A block of data:
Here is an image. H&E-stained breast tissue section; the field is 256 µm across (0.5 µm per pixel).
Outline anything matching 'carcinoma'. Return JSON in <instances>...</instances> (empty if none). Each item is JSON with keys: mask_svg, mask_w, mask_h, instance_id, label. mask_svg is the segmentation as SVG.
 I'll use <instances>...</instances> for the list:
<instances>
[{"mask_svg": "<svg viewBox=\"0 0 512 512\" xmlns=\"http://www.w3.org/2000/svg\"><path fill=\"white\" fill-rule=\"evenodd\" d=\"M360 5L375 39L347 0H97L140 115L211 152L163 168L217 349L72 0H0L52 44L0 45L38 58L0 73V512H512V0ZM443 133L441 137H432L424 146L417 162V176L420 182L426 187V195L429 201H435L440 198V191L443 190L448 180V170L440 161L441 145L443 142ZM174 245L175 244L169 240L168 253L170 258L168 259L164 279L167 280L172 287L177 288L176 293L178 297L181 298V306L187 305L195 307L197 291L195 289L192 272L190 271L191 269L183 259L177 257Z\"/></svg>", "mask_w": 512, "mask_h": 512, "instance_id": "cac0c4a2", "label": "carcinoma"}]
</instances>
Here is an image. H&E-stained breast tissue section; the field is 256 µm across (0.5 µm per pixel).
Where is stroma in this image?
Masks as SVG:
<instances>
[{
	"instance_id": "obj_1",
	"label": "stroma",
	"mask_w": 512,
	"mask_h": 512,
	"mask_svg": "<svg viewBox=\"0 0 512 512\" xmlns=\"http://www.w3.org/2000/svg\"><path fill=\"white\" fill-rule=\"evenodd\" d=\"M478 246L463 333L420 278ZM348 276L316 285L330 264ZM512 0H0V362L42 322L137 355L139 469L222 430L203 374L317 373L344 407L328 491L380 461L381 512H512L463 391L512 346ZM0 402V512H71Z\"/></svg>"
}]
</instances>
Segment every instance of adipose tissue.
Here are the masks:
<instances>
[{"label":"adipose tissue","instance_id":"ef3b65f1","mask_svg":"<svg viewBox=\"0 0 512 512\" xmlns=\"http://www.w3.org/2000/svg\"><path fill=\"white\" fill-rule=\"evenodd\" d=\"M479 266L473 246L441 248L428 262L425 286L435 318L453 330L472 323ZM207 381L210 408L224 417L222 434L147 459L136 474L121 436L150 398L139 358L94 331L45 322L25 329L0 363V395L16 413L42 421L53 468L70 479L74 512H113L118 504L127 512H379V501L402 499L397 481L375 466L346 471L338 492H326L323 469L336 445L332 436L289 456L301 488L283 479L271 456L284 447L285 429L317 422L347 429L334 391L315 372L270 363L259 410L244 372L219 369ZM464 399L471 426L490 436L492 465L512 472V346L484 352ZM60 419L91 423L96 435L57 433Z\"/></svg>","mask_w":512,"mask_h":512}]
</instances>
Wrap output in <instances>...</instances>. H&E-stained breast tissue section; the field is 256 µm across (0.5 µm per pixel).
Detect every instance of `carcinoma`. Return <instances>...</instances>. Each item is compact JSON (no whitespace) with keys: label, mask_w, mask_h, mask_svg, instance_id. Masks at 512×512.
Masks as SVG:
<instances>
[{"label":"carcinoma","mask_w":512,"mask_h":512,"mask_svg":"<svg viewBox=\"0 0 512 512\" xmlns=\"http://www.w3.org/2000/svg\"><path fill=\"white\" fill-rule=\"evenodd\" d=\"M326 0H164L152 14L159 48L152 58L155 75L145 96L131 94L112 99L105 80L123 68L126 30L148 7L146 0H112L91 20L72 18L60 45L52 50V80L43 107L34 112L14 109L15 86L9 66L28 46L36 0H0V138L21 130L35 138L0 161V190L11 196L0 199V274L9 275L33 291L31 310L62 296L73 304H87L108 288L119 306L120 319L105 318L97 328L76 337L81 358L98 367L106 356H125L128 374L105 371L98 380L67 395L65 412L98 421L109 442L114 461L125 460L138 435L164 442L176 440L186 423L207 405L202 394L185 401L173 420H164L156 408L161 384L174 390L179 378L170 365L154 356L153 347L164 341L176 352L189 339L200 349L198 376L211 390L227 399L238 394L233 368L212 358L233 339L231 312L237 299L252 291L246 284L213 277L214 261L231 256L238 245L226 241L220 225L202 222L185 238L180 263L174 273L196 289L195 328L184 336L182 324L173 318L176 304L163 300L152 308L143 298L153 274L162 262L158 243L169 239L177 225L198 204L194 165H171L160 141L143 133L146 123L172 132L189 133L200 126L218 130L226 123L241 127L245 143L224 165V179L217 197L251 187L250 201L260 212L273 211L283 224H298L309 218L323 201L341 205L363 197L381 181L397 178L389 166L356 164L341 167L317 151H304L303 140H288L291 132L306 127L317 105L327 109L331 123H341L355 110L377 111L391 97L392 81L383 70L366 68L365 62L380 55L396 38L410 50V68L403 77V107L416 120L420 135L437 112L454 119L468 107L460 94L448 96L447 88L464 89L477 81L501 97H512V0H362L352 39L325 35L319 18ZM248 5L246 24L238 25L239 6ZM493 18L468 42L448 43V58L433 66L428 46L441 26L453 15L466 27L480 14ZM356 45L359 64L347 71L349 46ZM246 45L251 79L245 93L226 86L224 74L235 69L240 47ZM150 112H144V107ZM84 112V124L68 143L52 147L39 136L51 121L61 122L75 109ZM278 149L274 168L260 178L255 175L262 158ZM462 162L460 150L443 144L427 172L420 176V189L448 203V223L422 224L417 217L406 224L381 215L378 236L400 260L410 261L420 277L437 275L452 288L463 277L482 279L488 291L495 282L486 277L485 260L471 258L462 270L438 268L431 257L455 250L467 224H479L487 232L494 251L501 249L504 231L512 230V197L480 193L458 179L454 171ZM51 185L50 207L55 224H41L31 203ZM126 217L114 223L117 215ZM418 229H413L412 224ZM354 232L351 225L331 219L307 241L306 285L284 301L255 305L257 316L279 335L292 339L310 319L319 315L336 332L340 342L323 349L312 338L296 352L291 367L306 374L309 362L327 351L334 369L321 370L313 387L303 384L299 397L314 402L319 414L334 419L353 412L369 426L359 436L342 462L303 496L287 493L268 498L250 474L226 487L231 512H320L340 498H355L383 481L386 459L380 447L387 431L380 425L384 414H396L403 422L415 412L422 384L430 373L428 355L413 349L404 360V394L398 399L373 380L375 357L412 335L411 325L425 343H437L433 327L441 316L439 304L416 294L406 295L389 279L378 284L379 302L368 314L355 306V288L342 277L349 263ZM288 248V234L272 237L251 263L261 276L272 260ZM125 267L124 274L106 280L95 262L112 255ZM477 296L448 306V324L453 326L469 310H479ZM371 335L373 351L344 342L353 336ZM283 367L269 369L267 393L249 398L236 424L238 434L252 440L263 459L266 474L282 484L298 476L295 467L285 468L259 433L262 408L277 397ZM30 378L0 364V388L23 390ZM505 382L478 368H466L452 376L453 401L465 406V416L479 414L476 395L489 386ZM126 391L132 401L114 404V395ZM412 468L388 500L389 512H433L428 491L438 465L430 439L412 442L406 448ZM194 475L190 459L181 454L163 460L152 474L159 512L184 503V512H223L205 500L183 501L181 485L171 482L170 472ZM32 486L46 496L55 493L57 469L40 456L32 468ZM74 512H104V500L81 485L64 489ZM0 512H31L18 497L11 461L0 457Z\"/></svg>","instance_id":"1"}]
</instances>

DO THIS:
Word for word, write out the data.

RESULT FOR THIS EXERCISE:
Here is an image. H&E-stained breast tissue section; the field is 256 µm across (0.5 µm per pixel).
Outline anything matching 'carcinoma'. Return JSON in <instances>...</instances> (empty if none). Each item is JSON with keys: mask_svg, mask_w, mask_h, instance_id, label. mask_svg is the segmentation as SVG.
 I'll use <instances>...</instances> for the list:
<instances>
[{"mask_svg": "<svg viewBox=\"0 0 512 512\" xmlns=\"http://www.w3.org/2000/svg\"><path fill=\"white\" fill-rule=\"evenodd\" d=\"M360 5L375 39L347 0H97L140 115L211 152L163 168L217 349L72 0H0L52 44L0 45L38 58L0 73V512H512V0ZM443 133L441 137H432L424 146L417 162V176L420 182L426 187V195L429 201H435L440 198V191L443 190L448 180V170L440 161L441 145L443 142ZM174 245L175 244L169 240L168 253L170 258L168 259L164 279L167 280L172 287L177 288L176 293L178 297L181 298V306L187 305L195 307L197 291L195 289L192 272L190 271L191 269L183 259L177 257Z\"/></svg>", "mask_w": 512, "mask_h": 512, "instance_id": "cac0c4a2", "label": "carcinoma"}]
</instances>
Here is an image. H&E-stained breast tissue section; the field is 256 µm across (0.5 µm per pixel).
Where is stroma in this image?
Masks as SVG:
<instances>
[{
	"instance_id": "obj_1",
	"label": "stroma",
	"mask_w": 512,
	"mask_h": 512,
	"mask_svg": "<svg viewBox=\"0 0 512 512\" xmlns=\"http://www.w3.org/2000/svg\"><path fill=\"white\" fill-rule=\"evenodd\" d=\"M478 246L463 333L420 278ZM348 276L316 285L330 264ZM512 0H0V362L42 322L137 355L139 469L222 430L203 374L317 373L344 407L328 491L380 461L381 512H512L463 391L512 346ZM0 402V512H71Z\"/></svg>"
}]
</instances>
Segment every instance of adipose tissue.
Here are the masks:
<instances>
[{"label":"adipose tissue","instance_id":"ef3b65f1","mask_svg":"<svg viewBox=\"0 0 512 512\" xmlns=\"http://www.w3.org/2000/svg\"><path fill=\"white\" fill-rule=\"evenodd\" d=\"M479 266L473 246L441 248L428 262L425 286L435 318L453 330L472 323ZM207 381L210 408L224 417L222 434L147 459L136 474L121 436L150 398L139 358L94 331L45 322L25 329L0 363V395L16 413L42 421L53 468L70 479L74 512H113L118 504L127 512H379V501L402 499L397 481L375 466L346 471L338 492H326L323 469L336 445L332 436L289 456L301 488L283 479L271 456L284 447L285 429L317 422L347 429L334 391L315 372L270 363L259 410L244 372L219 369ZM464 399L471 426L490 436L492 465L512 472V346L484 352ZM60 419L91 423L96 435L57 433Z\"/></svg>","mask_w":512,"mask_h":512}]
</instances>
Wrap output in <instances>...</instances>. H&E-stained breast tissue section; the field is 256 µm across (0.5 µm per pixel).
Detect every instance of `carcinoma`. Return <instances>...</instances>. Each item is compact JSON (no whitespace) with keys: label, mask_w, mask_h, mask_svg, instance_id. Masks at 512×512.
Masks as SVG:
<instances>
[{"label":"carcinoma","mask_w":512,"mask_h":512,"mask_svg":"<svg viewBox=\"0 0 512 512\" xmlns=\"http://www.w3.org/2000/svg\"><path fill=\"white\" fill-rule=\"evenodd\" d=\"M326 0H164L152 14L159 48L152 58L155 75L145 96L131 94L112 99L105 80L123 68L126 30L148 7L146 0H112L91 20L72 18L60 45L52 50V80L43 107L34 112L14 109L15 86L9 66L28 46L36 0H0V138L21 130L35 138L0 161V190L11 196L0 199V274L9 275L33 291L31 310L62 296L73 304H87L108 288L119 306L120 319L105 318L97 328L76 337L81 358L98 367L106 356H125L128 374L105 371L98 380L67 395L65 412L98 421L109 442L114 461L125 460L138 435L164 442L176 440L186 423L207 405L202 394L185 401L173 420H164L156 408L161 384L174 390L179 378L170 365L154 356L153 347L164 341L176 352L189 339L200 349L198 376L211 390L227 399L238 394L233 368L212 358L233 339L231 312L237 299L252 291L246 284L213 277L214 261L231 256L238 245L226 241L220 225L202 222L185 238L180 263L174 273L196 289L195 328L184 336L182 324L173 318L176 304L163 300L152 308L143 298L153 274L162 262L158 243L169 239L177 225L198 204L194 165H171L160 141L143 133L146 123L172 132L189 133L200 126L218 130L226 123L241 127L245 143L224 165V179L217 197L251 187L250 201L260 212L273 211L283 224H298L309 218L323 201L341 205L363 197L381 181L397 178L389 166L356 164L341 167L317 151H304L303 140H288L291 132L306 127L317 105L327 109L331 123H341L355 110L377 111L391 97L392 81L383 70L366 68L365 62L380 55L396 38L410 50V68L403 77V107L416 120L420 135L437 112L454 119L468 107L460 94L448 96L447 88L464 89L477 81L501 97H512V0H362L352 39L325 35L319 18ZM248 5L246 24L238 25L239 6ZM493 18L468 42L448 43V58L433 66L428 46L441 26L453 15L466 27L480 14ZM356 45L359 64L347 71L349 46ZM246 45L251 79L245 93L226 86L224 74L235 69L240 47ZM150 112H144V107ZM84 112V124L68 143L52 147L39 136L51 121L61 122L75 109ZM278 149L274 168L260 178L255 175L262 158ZM462 162L460 150L443 144L427 172L420 176V189L448 203V223L422 224L417 217L406 224L381 215L378 236L400 260L410 261L420 277L437 275L452 288L463 277L482 279L488 291L495 282L486 277L485 260L471 258L462 270L438 268L431 257L455 250L467 224H479L487 232L494 251L501 249L504 231L512 230V197L480 193L458 179L454 171ZM51 185L50 207L55 224H41L31 203ZM126 217L114 223L117 215ZM418 229H413L412 224ZM354 232L351 225L331 219L307 241L306 285L284 301L255 305L257 316L279 335L292 339L310 319L319 315L336 332L340 342L323 349L312 338L296 352L291 367L306 374L309 362L327 351L334 369L321 370L313 387L303 384L299 397L314 402L319 414L334 419L353 412L369 426L359 436L342 462L303 496L287 493L268 498L250 474L226 487L231 512H320L340 498H355L383 481L386 459L380 447L387 431L380 425L384 414H396L403 422L415 412L422 384L430 373L428 355L413 349L404 360V394L398 399L373 380L375 357L412 335L411 325L425 343H437L433 327L441 316L439 304L416 294L406 295L389 279L378 284L379 302L368 314L355 306V288L342 277L349 263ZM288 248V234L272 237L251 263L261 276L272 260ZM125 267L124 274L106 280L95 262L112 255ZM477 296L448 306V324L453 326L469 310H479ZM371 335L373 351L344 342L353 336ZM283 367L269 369L267 393L249 398L236 424L238 434L252 440L263 459L266 474L282 484L298 476L295 467L285 468L259 433L262 408L277 397ZM30 378L0 364V388L23 390ZM505 382L478 368H466L452 376L453 401L465 406V416L479 414L476 395L489 386ZM126 391L132 401L114 404V395ZM412 468L388 500L389 512H433L428 491L438 465L430 439L412 442L406 448ZM194 475L190 459L181 454L163 460L152 474L159 512L184 503V512H223L205 500L183 501L181 485L171 482L170 472ZM32 486L46 496L55 493L57 469L40 456L32 468ZM74 512H104V500L81 485L64 489ZM0 512H31L18 497L11 461L0 457Z\"/></svg>","instance_id":"1"}]
</instances>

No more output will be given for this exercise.